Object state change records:
_ _ _ _ _

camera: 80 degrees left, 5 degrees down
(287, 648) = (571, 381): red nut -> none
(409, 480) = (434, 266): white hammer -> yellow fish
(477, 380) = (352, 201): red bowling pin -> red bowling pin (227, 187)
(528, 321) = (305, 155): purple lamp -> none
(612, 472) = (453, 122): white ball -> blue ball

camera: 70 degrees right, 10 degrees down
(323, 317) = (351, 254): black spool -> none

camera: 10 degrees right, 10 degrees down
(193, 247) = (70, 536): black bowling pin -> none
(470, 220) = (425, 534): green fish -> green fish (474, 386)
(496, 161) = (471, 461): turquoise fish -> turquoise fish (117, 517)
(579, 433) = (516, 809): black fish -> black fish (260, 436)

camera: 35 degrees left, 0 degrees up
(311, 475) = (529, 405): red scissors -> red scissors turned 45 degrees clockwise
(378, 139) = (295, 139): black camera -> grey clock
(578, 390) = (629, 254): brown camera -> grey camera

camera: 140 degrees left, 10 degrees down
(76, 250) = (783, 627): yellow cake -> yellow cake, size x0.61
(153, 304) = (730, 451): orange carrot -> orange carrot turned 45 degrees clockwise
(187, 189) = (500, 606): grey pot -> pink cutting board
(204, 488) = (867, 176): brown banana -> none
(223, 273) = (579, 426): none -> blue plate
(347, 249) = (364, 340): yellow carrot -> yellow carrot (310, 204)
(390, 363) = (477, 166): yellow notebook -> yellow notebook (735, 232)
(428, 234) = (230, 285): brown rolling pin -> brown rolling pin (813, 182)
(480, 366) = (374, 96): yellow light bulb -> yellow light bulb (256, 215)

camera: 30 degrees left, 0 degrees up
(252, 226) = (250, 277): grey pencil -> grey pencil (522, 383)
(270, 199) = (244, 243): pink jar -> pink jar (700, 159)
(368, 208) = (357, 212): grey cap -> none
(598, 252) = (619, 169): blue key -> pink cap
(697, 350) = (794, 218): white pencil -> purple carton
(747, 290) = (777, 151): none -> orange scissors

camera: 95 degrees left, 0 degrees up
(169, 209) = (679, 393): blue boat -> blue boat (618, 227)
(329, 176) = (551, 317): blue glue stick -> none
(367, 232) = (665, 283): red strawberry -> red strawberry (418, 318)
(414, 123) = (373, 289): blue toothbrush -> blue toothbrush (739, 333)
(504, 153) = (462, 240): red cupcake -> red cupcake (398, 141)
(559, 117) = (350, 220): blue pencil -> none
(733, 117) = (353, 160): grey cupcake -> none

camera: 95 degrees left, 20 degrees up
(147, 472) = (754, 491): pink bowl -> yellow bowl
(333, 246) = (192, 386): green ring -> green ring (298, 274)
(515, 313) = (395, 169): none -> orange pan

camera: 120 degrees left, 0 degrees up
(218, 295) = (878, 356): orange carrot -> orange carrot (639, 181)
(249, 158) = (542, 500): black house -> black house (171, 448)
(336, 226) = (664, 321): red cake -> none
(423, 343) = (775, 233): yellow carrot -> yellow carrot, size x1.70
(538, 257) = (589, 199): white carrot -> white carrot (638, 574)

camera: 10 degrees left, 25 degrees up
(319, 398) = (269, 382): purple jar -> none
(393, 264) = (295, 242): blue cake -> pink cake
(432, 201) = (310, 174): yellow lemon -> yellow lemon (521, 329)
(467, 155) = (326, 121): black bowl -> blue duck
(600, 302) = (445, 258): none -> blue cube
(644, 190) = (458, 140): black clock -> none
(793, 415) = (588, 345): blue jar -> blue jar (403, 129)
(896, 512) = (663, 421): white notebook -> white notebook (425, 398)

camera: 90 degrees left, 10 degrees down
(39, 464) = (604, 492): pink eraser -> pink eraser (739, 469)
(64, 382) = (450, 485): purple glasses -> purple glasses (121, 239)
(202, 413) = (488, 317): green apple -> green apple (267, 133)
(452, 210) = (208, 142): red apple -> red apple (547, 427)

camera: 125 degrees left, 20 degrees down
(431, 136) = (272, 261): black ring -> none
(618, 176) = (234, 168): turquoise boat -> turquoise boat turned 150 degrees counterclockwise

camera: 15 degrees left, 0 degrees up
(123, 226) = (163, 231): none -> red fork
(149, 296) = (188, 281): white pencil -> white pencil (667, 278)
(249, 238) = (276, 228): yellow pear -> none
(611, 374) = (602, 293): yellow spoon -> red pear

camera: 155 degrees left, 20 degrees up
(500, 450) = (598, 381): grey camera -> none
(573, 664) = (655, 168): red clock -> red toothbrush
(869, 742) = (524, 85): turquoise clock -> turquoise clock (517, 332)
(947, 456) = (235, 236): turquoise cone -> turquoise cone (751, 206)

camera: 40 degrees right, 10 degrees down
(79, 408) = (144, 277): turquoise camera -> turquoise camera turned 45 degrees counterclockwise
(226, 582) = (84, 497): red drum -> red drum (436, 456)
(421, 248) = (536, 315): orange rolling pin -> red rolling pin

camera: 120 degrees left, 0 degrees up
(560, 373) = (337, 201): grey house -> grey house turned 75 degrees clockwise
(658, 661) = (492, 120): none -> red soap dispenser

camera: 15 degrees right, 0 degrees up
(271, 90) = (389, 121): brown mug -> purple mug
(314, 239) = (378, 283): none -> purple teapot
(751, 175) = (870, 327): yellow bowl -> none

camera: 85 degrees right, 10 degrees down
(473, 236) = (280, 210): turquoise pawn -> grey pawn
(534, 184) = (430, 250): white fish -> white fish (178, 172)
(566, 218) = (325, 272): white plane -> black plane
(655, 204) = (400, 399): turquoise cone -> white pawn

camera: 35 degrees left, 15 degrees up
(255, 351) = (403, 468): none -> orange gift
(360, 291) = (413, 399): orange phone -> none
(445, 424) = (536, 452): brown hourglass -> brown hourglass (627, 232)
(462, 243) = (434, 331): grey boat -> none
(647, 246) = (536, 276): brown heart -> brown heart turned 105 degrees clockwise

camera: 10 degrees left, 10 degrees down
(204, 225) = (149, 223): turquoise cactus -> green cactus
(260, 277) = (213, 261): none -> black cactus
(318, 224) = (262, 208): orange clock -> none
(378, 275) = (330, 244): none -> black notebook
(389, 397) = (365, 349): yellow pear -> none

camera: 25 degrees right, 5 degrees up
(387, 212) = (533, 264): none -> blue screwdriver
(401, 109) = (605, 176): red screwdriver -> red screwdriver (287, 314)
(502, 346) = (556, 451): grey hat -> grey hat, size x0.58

_ _ _ _ _

* **WORK REQUEST**
Go through the data and return every record exactly.

* **OUTPUT FOR THIS EXERCISE**
camera: 80 degrees left, 5 degrees down
(287, 648) = (571, 381): red nut -> none
(409, 480) = (434, 266): white hammer -> yellow fish
(477, 380) = (352, 201): red bowling pin -> red bowling pin (227, 187)
(528, 321) = (305, 155): purple lamp -> none
(612, 472) = (453, 122): white ball -> blue ball

camera: 70 degrees right, 10 degrees down
(323, 317) = (351, 254): black spool -> none

camera: 10 degrees right, 10 degrees down
(193, 247) = (70, 536): black bowling pin -> none
(470, 220) = (425, 534): green fish -> green fish (474, 386)
(496, 161) = (471, 461): turquoise fish -> turquoise fish (117, 517)
(579, 433) = (516, 809): black fish -> black fish (260, 436)

camera: 35 degrees left, 0 degrees up
(311, 475) = (529, 405): red scissors -> red scissors turned 45 degrees clockwise
(378, 139) = (295, 139): black camera -> grey clock
(578, 390) = (629, 254): brown camera -> grey camera

camera: 140 degrees left, 10 degrees down
(76, 250) = (783, 627): yellow cake -> yellow cake, size x0.61
(153, 304) = (730, 451): orange carrot -> orange carrot turned 45 degrees clockwise
(187, 189) = (500, 606): grey pot -> pink cutting board
(204, 488) = (867, 176): brown banana -> none
(223, 273) = (579, 426): none -> blue plate
(347, 249) = (364, 340): yellow carrot -> yellow carrot (310, 204)
(390, 363) = (477, 166): yellow notebook -> yellow notebook (735, 232)
(428, 234) = (230, 285): brown rolling pin -> brown rolling pin (813, 182)
(480, 366) = (374, 96): yellow light bulb -> yellow light bulb (256, 215)

camera: 30 degrees left, 0 degrees up
(252, 226) = (250, 277): grey pencil -> grey pencil (522, 383)
(270, 199) = (244, 243): pink jar -> pink jar (700, 159)
(368, 208) = (357, 212): grey cap -> none
(598, 252) = (619, 169): blue key -> pink cap
(697, 350) = (794, 218): white pencil -> purple carton
(747, 290) = (777, 151): none -> orange scissors

camera: 95 degrees left, 0 degrees up
(169, 209) = (679, 393): blue boat -> blue boat (618, 227)
(329, 176) = (551, 317): blue glue stick -> none
(367, 232) = (665, 283): red strawberry -> red strawberry (418, 318)
(414, 123) = (373, 289): blue toothbrush -> blue toothbrush (739, 333)
(504, 153) = (462, 240): red cupcake -> red cupcake (398, 141)
(559, 117) = (350, 220): blue pencil -> none
(733, 117) = (353, 160): grey cupcake -> none

camera: 95 degrees left, 20 degrees up
(147, 472) = (754, 491): pink bowl -> yellow bowl
(333, 246) = (192, 386): green ring -> green ring (298, 274)
(515, 313) = (395, 169): none -> orange pan

camera: 120 degrees left, 0 degrees up
(218, 295) = (878, 356): orange carrot -> orange carrot (639, 181)
(249, 158) = (542, 500): black house -> black house (171, 448)
(336, 226) = (664, 321): red cake -> none
(423, 343) = (775, 233): yellow carrot -> yellow carrot, size x1.70
(538, 257) = (589, 199): white carrot -> white carrot (638, 574)

camera: 10 degrees left, 25 degrees up
(319, 398) = (269, 382): purple jar -> none
(393, 264) = (295, 242): blue cake -> pink cake
(432, 201) = (310, 174): yellow lemon -> yellow lemon (521, 329)
(467, 155) = (326, 121): black bowl -> blue duck
(600, 302) = (445, 258): none -> blue cube
(644, 190) = (458, 140): black clock -> none
(793, 415) = (588, 345): blue jar -> blue jar (403, 129)
(896, 512) = (663, 421): white notebook -> white notebook (425, 398)

camera: 90 degrees left, 10 degrees down
(39, 464) = (604, 492): pink eraser -> pink eraser (739, 469)
(64, 382) = (450, 485): purple glasses -> purple glasses (121, 239)
(202, 413) = (488, 317): green apple -> green apple (267, 133)
(452, 210) = (208, 142): red apple -> red apple (547, 427)

camera: 125 degrees left, 20 degrees down
(431, 136) = (272, 261): black ring -> none
(618, 176) = (234, 168): turquoise boat -> turquoise boat turned 150 degrees counterclockwise

camera: 15 degrees left, 0 degrees up
(123, 226) = (163, 231): none -> red fork
(149, 296) = (188, 281): white pencil -> white pencil (667, 278)
(249, 238) = (276, 228): yellow pear -> none
(611, 374) = (602, 293): yellow spoon -> red pear

camera: 155 degrees left, 20 degrees up
(500, 450) = (598, 381): grey camera -> none
(573, 664) = (655, 168): red clock -> red toothbrush
(869, 742) = (524, 85): turquoise clock -> turquoise clock (517, 332)
(947, 456) = (235, 236): turquoise cone -> turquoise cone (751, 206)

camera: 40 degrees right, 10 degrees down
(79, 408) = (144, 277): turquoise camera -> turquoise camera turned 45 degrees counterclockwise
(226, 582) = (84, 497): red drum -> red drum (436, 456)
(421, 248) = (536, 315): orange rolling pin -> red rolling pin

camera: 120 degrees left, 0 degrees up
(560, 373) = (337, 201): grey house -> grey house turned 75 degrees clockwise
(658, 661) = (492, 120): none -> red soap dispenser

camera: 15 degrees right, 0 degrees up
(271, 90) = (389, 121): brown mug -> purple mug
(314, 239) = (378, 283): none -> purple teapot
(751, 175) = (870, 327): yellow bowl -> none

camera: 85 degrees right, 10 degrees down
(473, 236) = (280, 210): turquoise pawn -> grey pawn
(534, 184) = (430, 250): white fish -> white fish (178, 172)
(566, 218) = (325, 272): white plane -> black plane
(655, 204) = (400, 399): turquoise cone -> white pawn

camera: 35 degrees left, 15 degrees up
(255, 351) = (403, 468): none -> orange gift
(360, 291) = (413, 399): orange phone -> none
(445, 424) = (536, 452): brown hourglass -> brown hourglass (627, 232)
(462, 243) = (434, 331): grey boat -> none
(647, 246) = (536, 276): brown heart -> brown heart turned 105 degrees clockwise

camera: 10 degrees left, 10 degrees down
(204, 225) = (149, 223): turquoise cactus -> green cactus
(260, 277) = (213, 261): none -> black cactus
(318, 224) = (262, 208): orange clock -> none
(378, 275) = (330, 244): none -> black notebook
(389, 397) = (365, 349): yellow pear -> none

camera: 25 degrees right, 5 degrees up
(387, 212) = (533, 264): none -> blue screwdriver
(401, 109) = (605, 176): red screwdriver -> red screwdriver (287, 314)
(502, 346) = (556, 451): grey hat -> grey hat, size x0.58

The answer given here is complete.